(Aim of the exercise): The entries below are to be repeated verbatim, in full.

[Object state change records]

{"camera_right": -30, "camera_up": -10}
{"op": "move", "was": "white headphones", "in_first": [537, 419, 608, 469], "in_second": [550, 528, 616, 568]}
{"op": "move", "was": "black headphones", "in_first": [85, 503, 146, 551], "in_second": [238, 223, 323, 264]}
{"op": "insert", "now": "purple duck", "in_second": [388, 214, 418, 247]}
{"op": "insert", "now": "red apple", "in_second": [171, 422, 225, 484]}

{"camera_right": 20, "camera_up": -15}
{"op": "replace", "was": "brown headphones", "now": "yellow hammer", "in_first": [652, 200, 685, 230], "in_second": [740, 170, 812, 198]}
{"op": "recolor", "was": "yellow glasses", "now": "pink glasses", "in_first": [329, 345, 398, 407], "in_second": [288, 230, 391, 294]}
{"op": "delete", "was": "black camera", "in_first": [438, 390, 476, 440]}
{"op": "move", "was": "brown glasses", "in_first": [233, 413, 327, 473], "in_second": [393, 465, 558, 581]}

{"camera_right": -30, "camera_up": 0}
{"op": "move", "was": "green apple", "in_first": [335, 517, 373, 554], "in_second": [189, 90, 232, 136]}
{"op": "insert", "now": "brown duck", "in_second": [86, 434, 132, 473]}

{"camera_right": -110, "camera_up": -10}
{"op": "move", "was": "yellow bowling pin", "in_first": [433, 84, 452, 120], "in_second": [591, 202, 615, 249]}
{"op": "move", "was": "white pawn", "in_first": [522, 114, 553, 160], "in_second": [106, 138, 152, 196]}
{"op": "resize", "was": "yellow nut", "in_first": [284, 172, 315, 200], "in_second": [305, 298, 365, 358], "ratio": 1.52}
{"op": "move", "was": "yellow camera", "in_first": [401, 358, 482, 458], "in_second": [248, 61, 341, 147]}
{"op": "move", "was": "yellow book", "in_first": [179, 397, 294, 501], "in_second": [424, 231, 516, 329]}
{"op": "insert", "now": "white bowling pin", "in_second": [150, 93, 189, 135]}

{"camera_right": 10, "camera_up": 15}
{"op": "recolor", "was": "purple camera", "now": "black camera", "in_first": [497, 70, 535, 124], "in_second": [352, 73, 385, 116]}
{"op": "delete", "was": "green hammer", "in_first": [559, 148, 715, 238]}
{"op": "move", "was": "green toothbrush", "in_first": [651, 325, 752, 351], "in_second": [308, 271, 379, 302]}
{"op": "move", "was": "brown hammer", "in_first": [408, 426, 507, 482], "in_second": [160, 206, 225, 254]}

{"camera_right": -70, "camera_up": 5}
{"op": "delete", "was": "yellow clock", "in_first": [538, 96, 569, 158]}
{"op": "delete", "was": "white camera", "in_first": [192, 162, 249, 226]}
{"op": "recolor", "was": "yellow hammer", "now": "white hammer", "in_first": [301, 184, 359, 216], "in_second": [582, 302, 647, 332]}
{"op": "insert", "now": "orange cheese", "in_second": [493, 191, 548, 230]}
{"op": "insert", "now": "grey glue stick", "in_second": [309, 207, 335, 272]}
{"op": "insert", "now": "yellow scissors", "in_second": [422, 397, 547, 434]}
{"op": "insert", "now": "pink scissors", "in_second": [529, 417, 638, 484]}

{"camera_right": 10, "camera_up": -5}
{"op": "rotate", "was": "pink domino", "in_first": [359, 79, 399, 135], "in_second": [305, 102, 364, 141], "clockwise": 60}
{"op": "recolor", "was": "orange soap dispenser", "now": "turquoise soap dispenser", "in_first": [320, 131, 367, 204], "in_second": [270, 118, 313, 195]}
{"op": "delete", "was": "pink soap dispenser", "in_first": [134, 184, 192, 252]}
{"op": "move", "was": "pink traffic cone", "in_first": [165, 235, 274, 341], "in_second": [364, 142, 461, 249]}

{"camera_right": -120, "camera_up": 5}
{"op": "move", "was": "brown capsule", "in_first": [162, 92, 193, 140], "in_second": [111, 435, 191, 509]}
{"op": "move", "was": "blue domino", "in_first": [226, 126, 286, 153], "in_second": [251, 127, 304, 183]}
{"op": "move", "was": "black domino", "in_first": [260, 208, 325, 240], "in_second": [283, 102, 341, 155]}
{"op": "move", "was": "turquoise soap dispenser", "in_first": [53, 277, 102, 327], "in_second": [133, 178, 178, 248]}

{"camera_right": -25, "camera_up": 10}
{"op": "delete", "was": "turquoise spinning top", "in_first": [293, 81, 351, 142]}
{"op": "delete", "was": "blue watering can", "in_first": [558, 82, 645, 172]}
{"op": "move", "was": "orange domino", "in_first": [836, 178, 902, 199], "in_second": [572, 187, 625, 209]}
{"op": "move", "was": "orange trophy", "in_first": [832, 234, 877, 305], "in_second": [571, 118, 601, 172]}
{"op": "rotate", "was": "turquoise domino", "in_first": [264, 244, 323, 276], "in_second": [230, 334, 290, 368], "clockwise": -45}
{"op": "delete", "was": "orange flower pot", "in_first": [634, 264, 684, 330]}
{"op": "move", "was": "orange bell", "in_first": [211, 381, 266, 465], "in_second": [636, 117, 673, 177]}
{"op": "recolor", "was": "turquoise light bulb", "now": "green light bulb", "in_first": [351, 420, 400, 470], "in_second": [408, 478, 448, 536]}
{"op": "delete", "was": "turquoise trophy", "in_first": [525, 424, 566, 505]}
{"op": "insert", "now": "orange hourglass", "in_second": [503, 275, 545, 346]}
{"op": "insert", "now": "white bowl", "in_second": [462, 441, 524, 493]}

(Solution below):
{"camera_right": -30, "camera_up": -10}
{"op": "move", "was": "white headphones", "in_first": [537, 419, 608, 469], "in_second": [550, 528, 616, 568]}
{"op": "move", "was": "black headphones", "in_first": [85, 503, 146, 551], "in_second": [238, 223, 323, 264]}
{"op": "insert", "now": "purple duck", "in_second": [388, 214, 418, 247]}
{"op": "insert", "now": "red apple", "in_second": [171, 422, 225, 484]}

{"camera_right": 20, "camera_up": -15}
{"op": "replace", "was": "brown headphones", "now": "yellow hammer", "in_first": [652, 200, 685, 230], "in_second": [740, 170, 812, 198]}
{"op": "recolor", "was": "yellow glasses", "now": "pink glasses", "in_first": [329, 345, 398, 407], "in_second": [288, 230, 391, 294]}
{"op": "delete", "was": "black camera", "in_first": [438, 390, 476, 440]}
{"op": "move", "was": "brown glasses", "in_first": [233, 413, 327, 473], "in_second": [393, 465, 558, 581]}

{"camera_right": -30, "camera_up": 0}
{"op": "move", "was": "green apple", "in_first": [335, 517, 373, 554], "in_second": [189, 90, 232, 136]}
{"op": "insert", "now": "brown duck", "in_second": [86, 434, 132, 473]}

{"camera_right": -110, "camera_up": -10}
{"op": "move", "was": "yellow bowling pin", "in_first": [433, 84, 452, 120], "in_second": [591, 202, 615, 249]}
{"op": "move", "was": "white pawn", "in_first": [522, 114, 553, 160], "in_second": [106, 138, 152, 196]}
{"op": "resize", "was": "yellow nut", "in_first": [284, 172, 315, 200], "in_second": [305, 298, 365, 358], "ratio": 1.52}
{"op": "move", "was": "yellow camera", "in_first": [401, 358, 482, 458], "in_second": [248, 61, 341, 147]}
{"op": "move", "was": "yellow book", "in_first": [179, 397, 294, 501], "in_second": [424, 231, 516, 329]}
{"op": "insert", "now": "white bowling pin", "in_second": [150, 93, 189, 135]}

{"camera_right": 10, "camera_up": 15}
{"op": "recolor", "was": "purple camera", "now": "black camera", "in_first": [497, 70, 535, 124], "in_second": [352, 73, 385, 116]}
{"op": "delete", "was": "green hammer", "in_first": [559, 148, 715, 238]}
{"op": "move", "was": "green toothbrush", "in_first": [651, 325, 752, 351], "in_second": [308, 271, 379, 302]}
{"op": "move", "was": "brown hammer", "in_first": [408, 426, 507, 482], "in_second": [160, 206, 225, 254]}

{"camera_right": -70, "camera_up": 5}
{"op": "delete", "was": "yellow clock", "in_first": [538, 96, 569, 158]}
{"op": "delete", "was": "white camera", "in_first": [192, 162, 249, 226]}
{"op": "recolor", "was": "yellow hammer", "now": "white hammer", "in_first": [301, 184, 359, 216], "in_second": [582, 302, 647, 332]}
{"op": "insert", "now": "orange cheese", "in_second": [493, 191, 548, 230]}
{"op": "insert", "now": "grey glue stick", "in_second": [309, 207, 335, 272]}
{"op": "insert", "now": "yellow scissors", "in_second": [422, 397, 547, 434]}
{"op": "insert", "now": "pink scissors", "in_second": [529, 417, 638, 484]}

{"camera_right": 10, "camera_up": -5}
{"op": "rotate", "was": "pink domino", "in_first": [359, 79, 399, 135], "in_second": [305, 102, 364, 141], "clockwise": 60}
{"op": "recolor", "was": "orange soap dispenser", "now": "turquoise soap dispenser", "in_first": [320, 131, 367, 204], "in_second": [270, 118, 313, 195]}
{"op": "delete", "was": "pink soap dispenser", "in_first": [134, 184, 192, 252]}
{"op": "move", "was": "pink traffic cone", "in_first": [165, 235, 274, 341], "in_second": [364, 142, 461, 249]}

{"camera_right": -120, "camera_up": 5}
{"op": "move", "was": "brown capsule", "in_first": [162, 92, 193, 140], "in_second": [111, 435, 191, 509]}
{"op": "move", "was": "blue domino", "in_first": [226, 126, 286, 153], "in_second": [251, 127, 304, 183]}
{"op": "move", "was": "black domino", "in_first": [260, 208, 325, 240], "in_second": [283, 102, 341, 155]}
{"op": "move", "was": "turquoise soap dispenser", "in_first": [53, 277, 102, 327], "in_second": [133, 178, 178, 248]}

{"camera_right": -25, "camera_up": 10}
{"op": "delete", "was": "turquoise spinning top", "in_first": [293, 81, 351, 142]}
{"op": "delete", "was": "blue watering can", "in_first": [558, 82, 645, 172]}
{"op": "move", "was": "orange domino", "in_first": [836, 178, 902, 199], "in_second": [572, 187, 625, 209]}
{"op": "move", "was": "orange trophy", "in_first": [832, 234, 877, 305], "in_second": [571, 118, 601, 172]}
{"op": "rotate", "was": "turquoise domino", "in_first": [264, 244, 323, 276], "in_second": [230, 334, 290, 368], "clockwise": -45}
{"op": "delete", "was": "orange flower pot", "in_first": [634, 264, 684, 330]}
{"op": "move", "was": "orange bell", "in_first": [211, 381, 266, 465], "in_second": [636, 117, 673, 177]}
{"op": "recolor", "was": "turquoise light bulb", "now": "green light bulb", "in_first": [351, 420, 400, 470], "in_second": [408, 478, 448, 536]}
{"op": "delete", "was": "turquoise trophy", "in_first": [525, 424, 566, 505]}
{"op": "insert", "now": "orange hourglass", "in_second": [503, 275, 545, 346]}
{"op": "insert", "now": "white bowl", "in_second": [462, 441, 524, 493]}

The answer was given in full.